### To do
Please, from the entries below, transcribe exactly the lines that begin at the line with "none -> orange cone B1 level 1" and end at the line with "none -> orange brick K8 level 1", without the pictures.

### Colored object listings
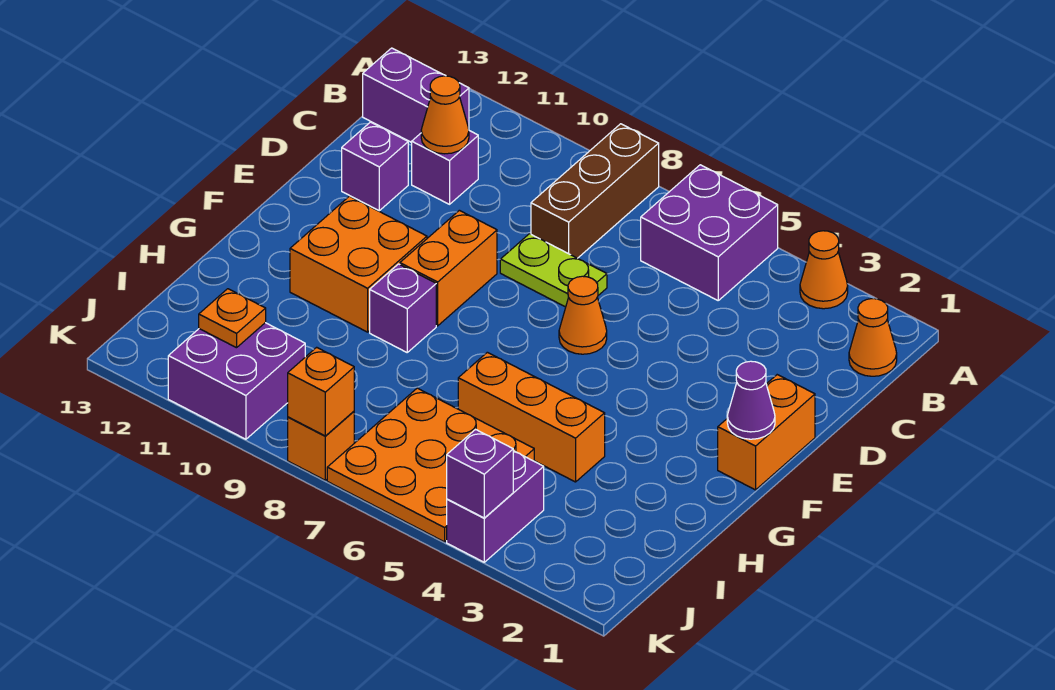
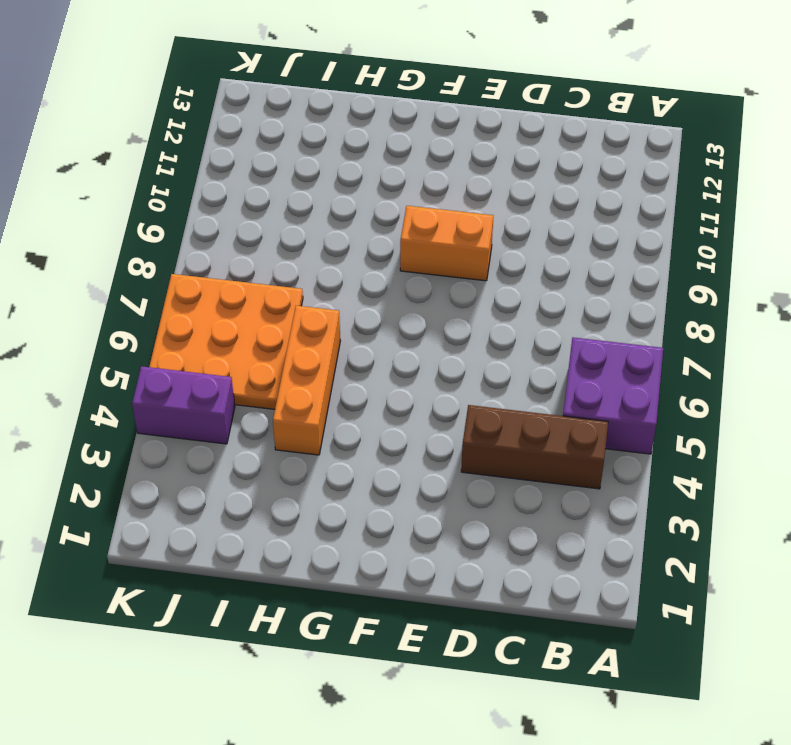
brown brick B4:D4 level 1 -> brown brick A8:C8 level 1
none -> orange cone A3 level 1
none -> orange cone B1 level 1
none -> purple brick B12:B13 level 1

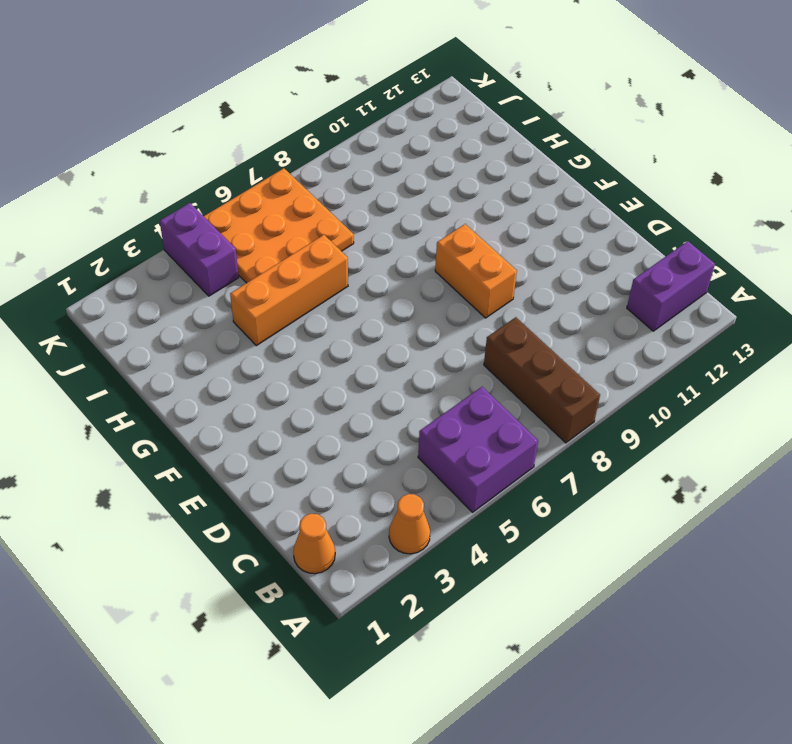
none -> purple brick C11 level 1
none -> lime plate D7:D8 level 1
none -> purple brick D12 level 1

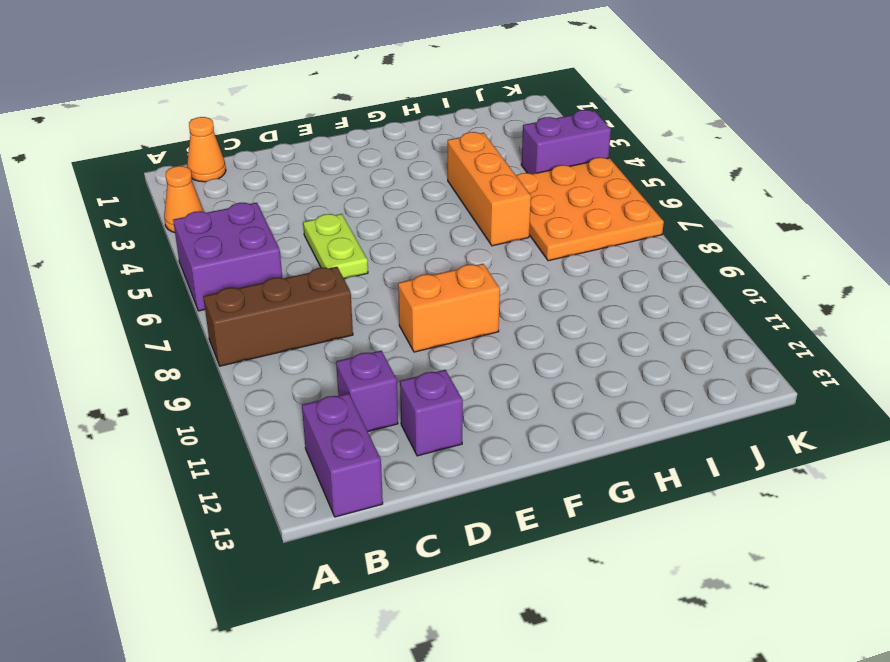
lime plate D5:D6 level 1 -> lime plate D7:D8 level 1
none -> orange brick E1:F1 level 1
none -> orange cone E6 level 1
none -> orange brick F10:G11 level 1

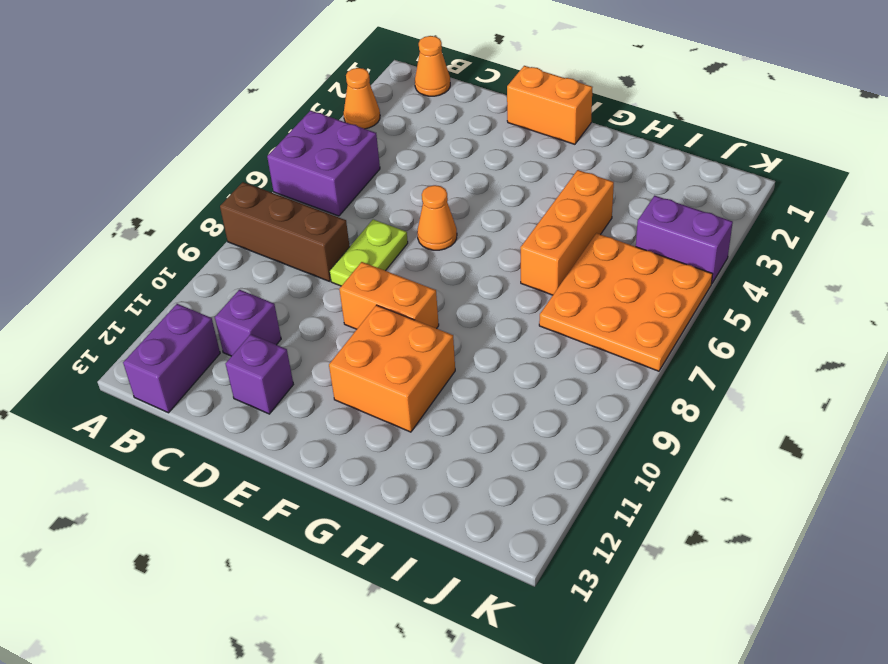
none -> purple brick G9 level 1
none -> purple brick J10:K11 level 1
none -> orange brick K8 level 1

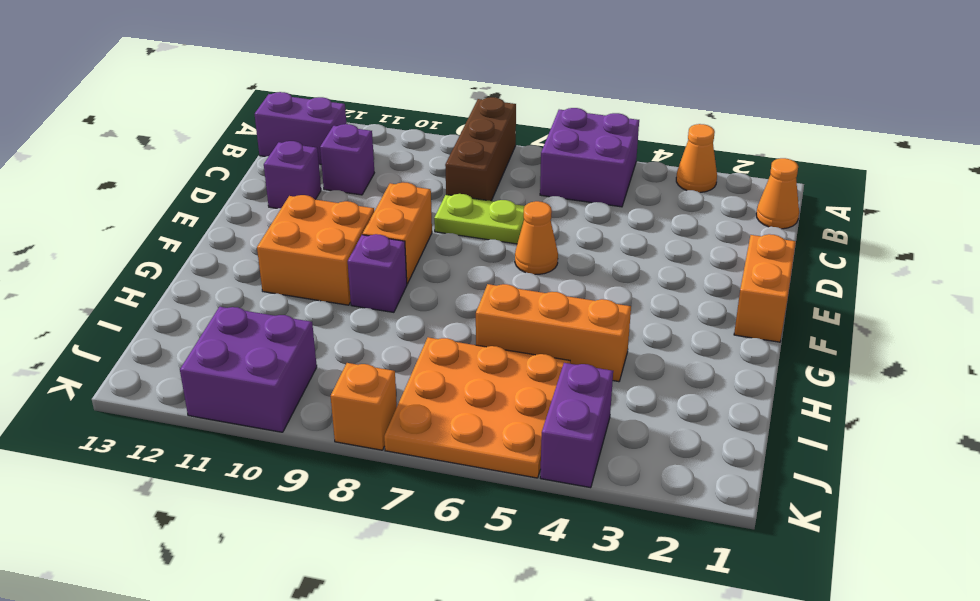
none -> orange cone C11 level 2
none -> purple cone F1 level 2
none -> orange plate J11 level 2

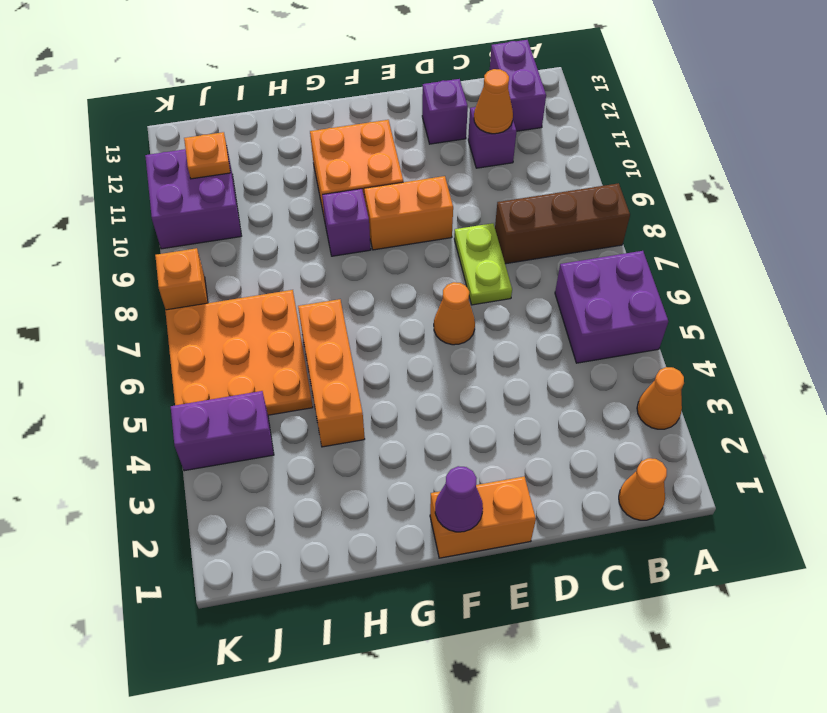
none -> purple brick K4 level 2
none -> orange brick K8 level 2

### Task response
none -> orange cone B1 level 1
none -> purple brick B12:B13 level 1

none -> purple brick C11 level 1
none -> lime plate D7:D8 level 1
none -> purple brick D12 level 1

lime plate D5:D6 level 1 -> lime plate D7:D8 level 1
none -> orange brick E1:F1 level 1
none -> orange cone E6 level 1
none -> orange brick F10:G11 level 1

none -> purple brick G9 level 1
none -> purple brick J10:K11 level 1
none -> orange brick K8 level 1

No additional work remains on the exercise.